START Extracted records
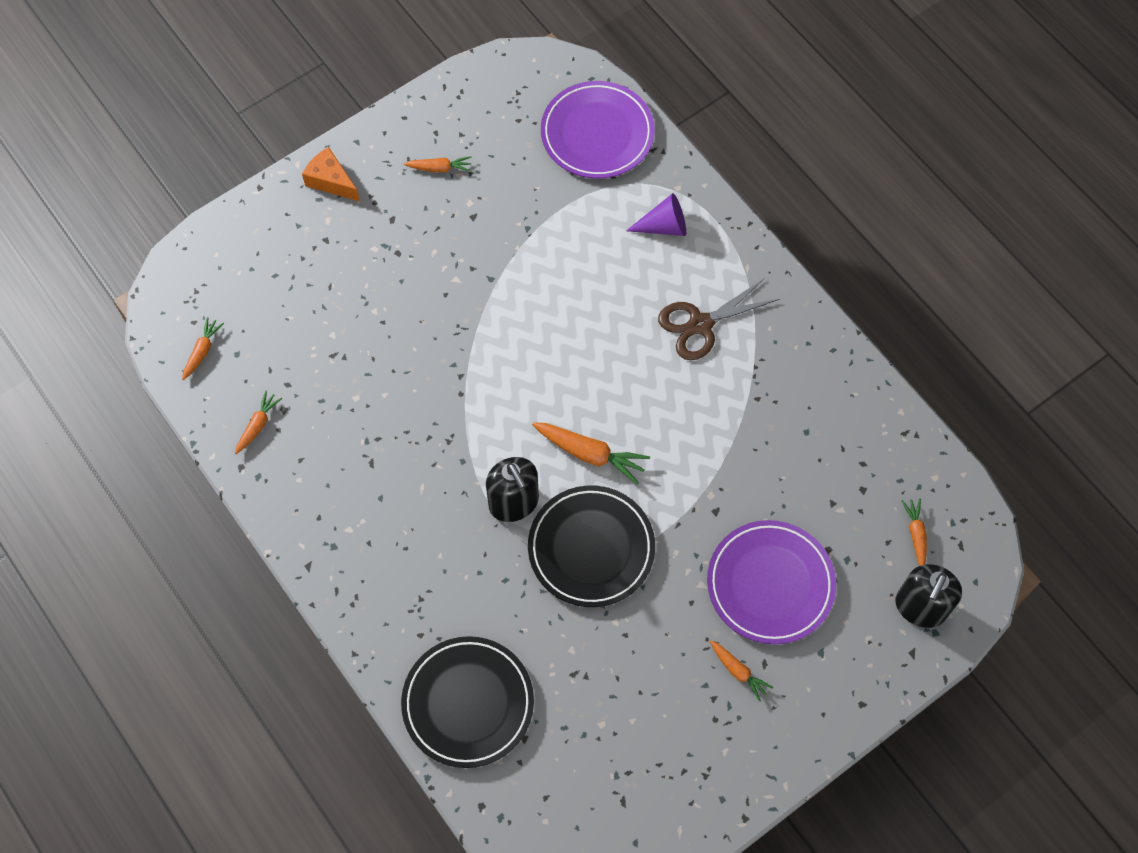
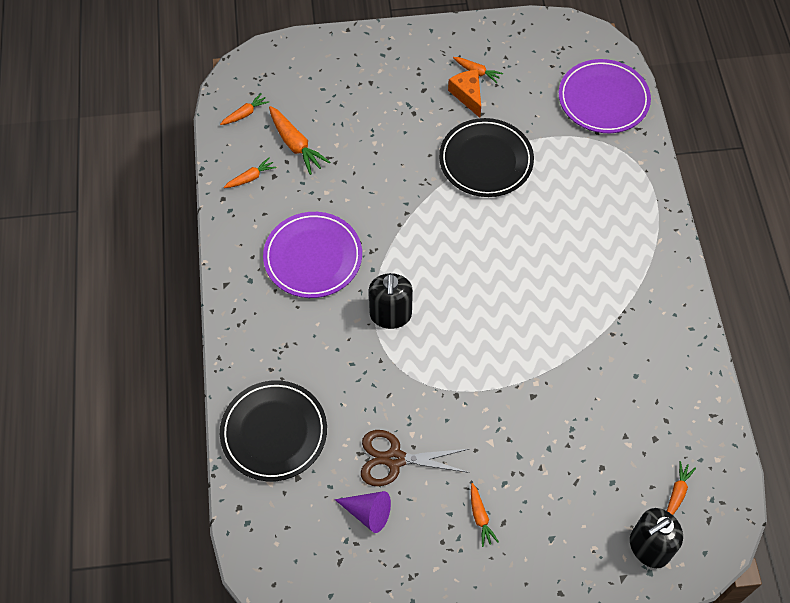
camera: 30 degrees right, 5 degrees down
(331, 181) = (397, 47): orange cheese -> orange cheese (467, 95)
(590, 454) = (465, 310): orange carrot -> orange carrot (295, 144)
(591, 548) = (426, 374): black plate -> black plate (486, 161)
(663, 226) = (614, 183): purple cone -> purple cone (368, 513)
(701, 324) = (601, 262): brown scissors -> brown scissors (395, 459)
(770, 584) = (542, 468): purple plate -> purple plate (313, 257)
END Extracted records
START Extracted records
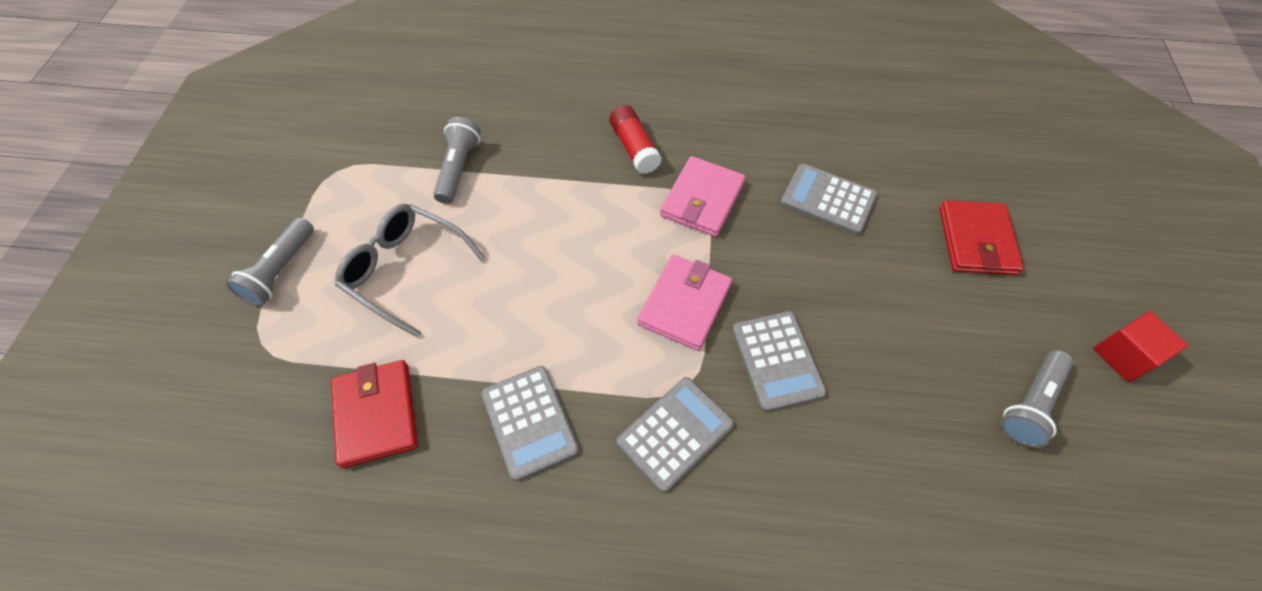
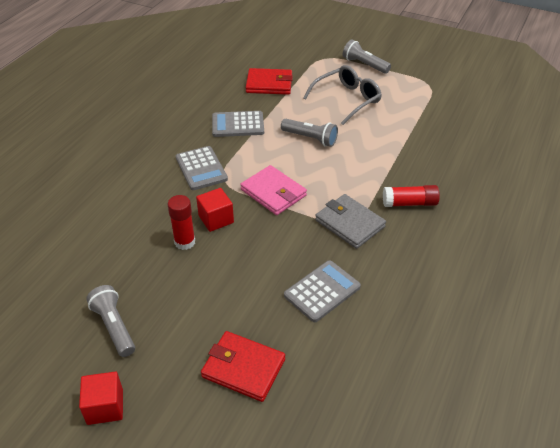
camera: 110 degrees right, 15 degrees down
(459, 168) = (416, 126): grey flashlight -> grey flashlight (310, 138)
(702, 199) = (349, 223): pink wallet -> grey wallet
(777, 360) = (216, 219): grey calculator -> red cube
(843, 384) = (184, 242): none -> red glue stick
END Extracted records
Your goal
Tally the lines of the material that hold the word "purple", and state only that tally.

The answer
2